_Given information_.
[Start of Attachment]

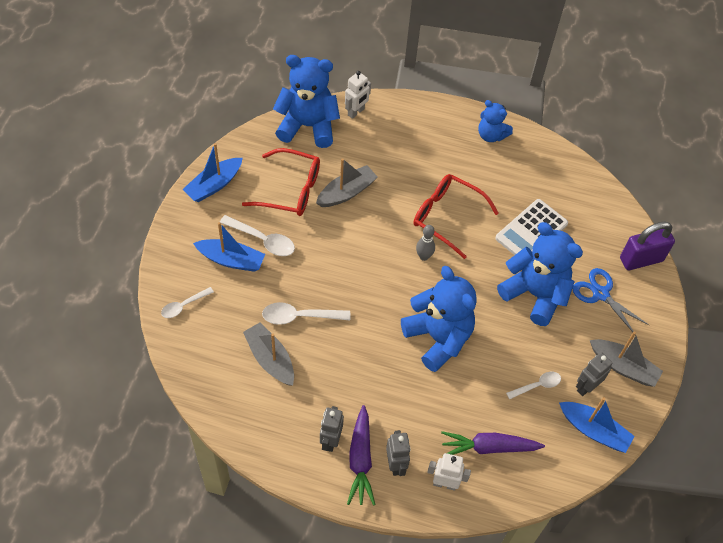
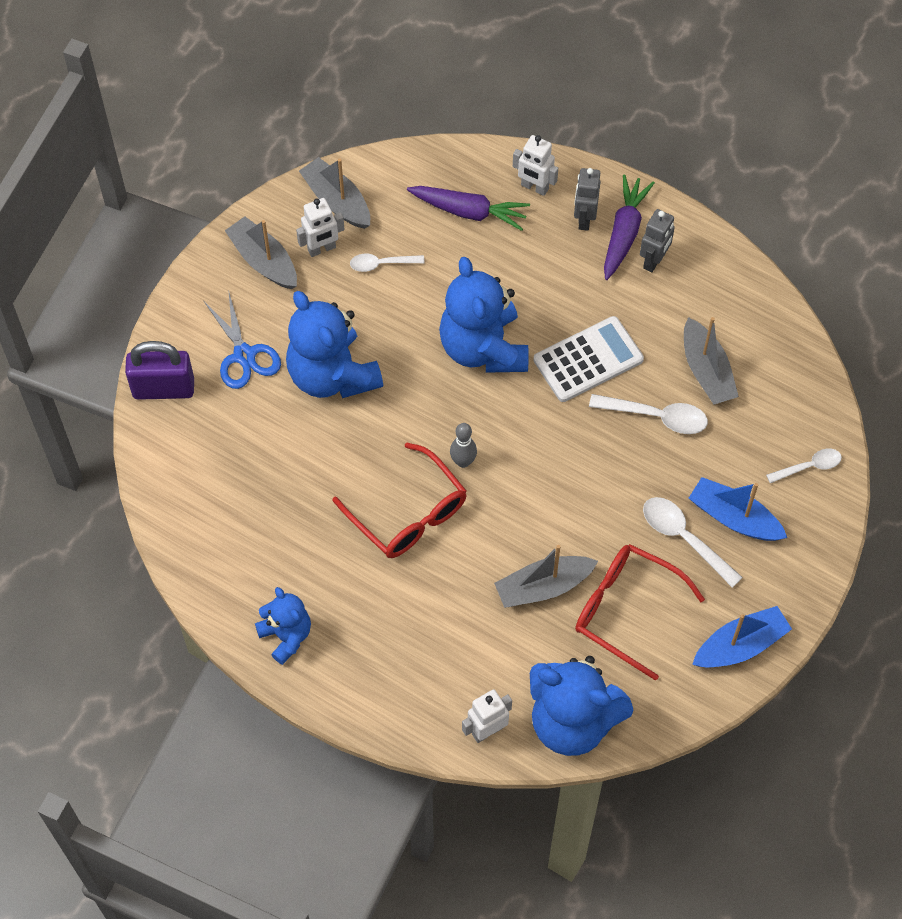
camera: 160 degrees left, 5 degrees up
(531, 231) = (296, 464): white calculator -> white calculator (588, 360)
(586, 387) = (322, 249): grey robot -> white robot
(594, 430) = (337, 201): blue boat -> grey boat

[End of Attachment]

_Task item_. The listing must be returned in full and exactly, apart from its pictures.

_Solution for this problem_.
camera: 160 degrees left, 5 degrees up
(531, 231) = (296, 464): white calculator -> white calculator (588, 360)
(586, 387) = (322, 249): grey robot -> white robot
(594, 430) = (337, 201): blue boat -> grey boat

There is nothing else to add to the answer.